> TASK STATEMENT
Check every line of the entries for "relocated", and copy the lines that hold it.

Spatial object tracking data:
- - - -
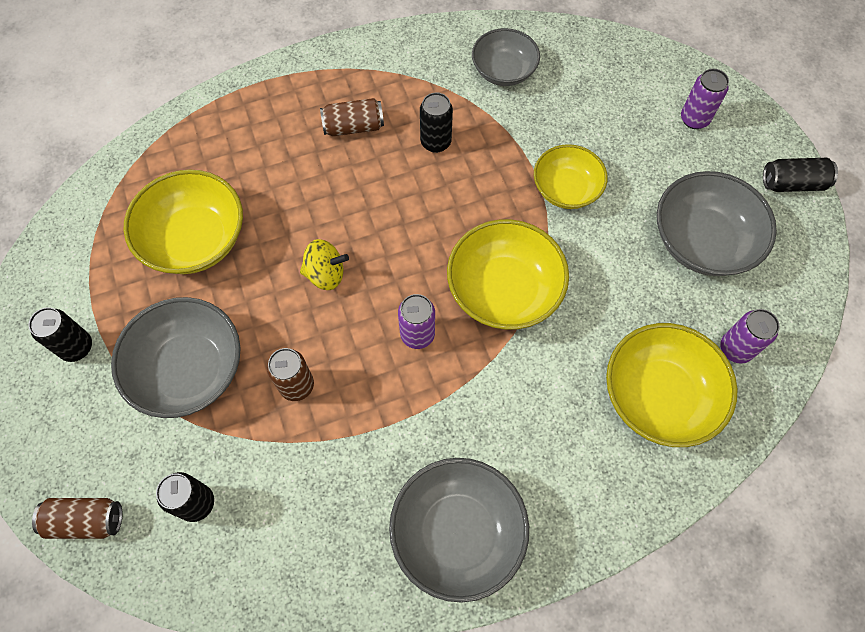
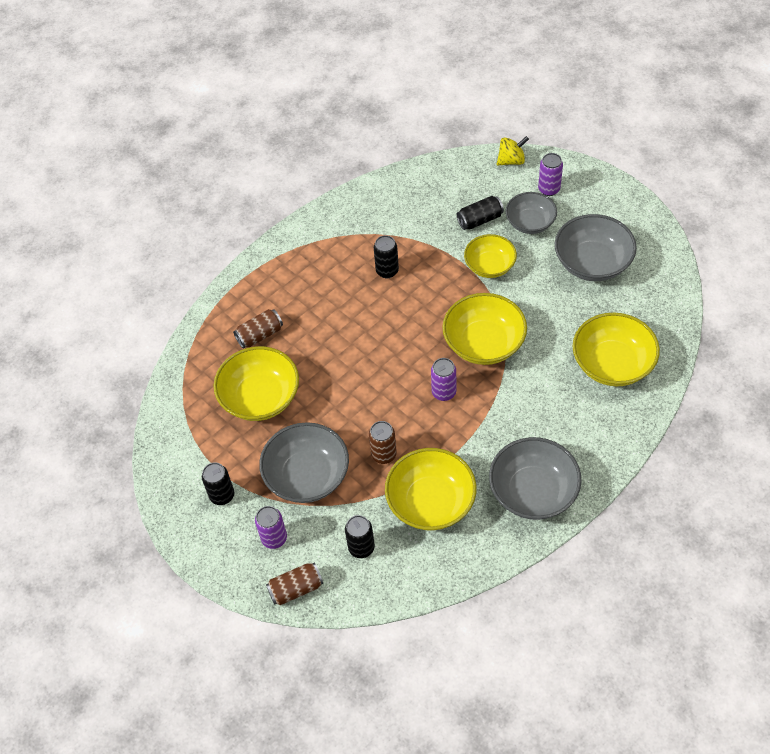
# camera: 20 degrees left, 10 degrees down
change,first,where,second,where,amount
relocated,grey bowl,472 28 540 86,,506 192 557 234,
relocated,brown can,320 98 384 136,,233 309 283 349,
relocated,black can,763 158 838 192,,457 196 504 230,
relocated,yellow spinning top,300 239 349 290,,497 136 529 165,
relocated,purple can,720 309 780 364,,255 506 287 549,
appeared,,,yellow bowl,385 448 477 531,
- - - -
> YOUR RESPONSE
relocated,grey bowl,472 28 540 86,,506 192 557 234,
relocated,brown can,320 98 384 136,,233 309 283 349,
relocated,black can,763 158 838 192,,457 196 504 230,
relocated,yellow spinning top,300 239 349 290,,497 136 529 165,
relocated,purple can,720 309 780 364,,255 506 287 549,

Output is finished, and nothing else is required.